Aim of the task: Of the entries below, return only those lines from the line with "black ellipse at" to the line with "red L-shape at", exactly, both included.

Listed entries:
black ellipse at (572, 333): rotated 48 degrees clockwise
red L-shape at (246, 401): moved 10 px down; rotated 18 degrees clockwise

* * *

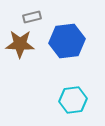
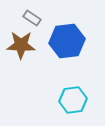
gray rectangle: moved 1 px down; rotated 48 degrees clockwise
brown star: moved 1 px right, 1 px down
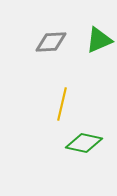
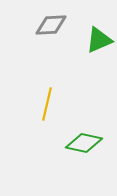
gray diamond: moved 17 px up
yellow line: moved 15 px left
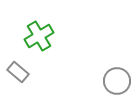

Response to this task:
black ellipse at (572, 333): rotated 48 degrees clockwise
red L-shape at (246, 401): moved 10 px down; rotated 18 degrees clockwise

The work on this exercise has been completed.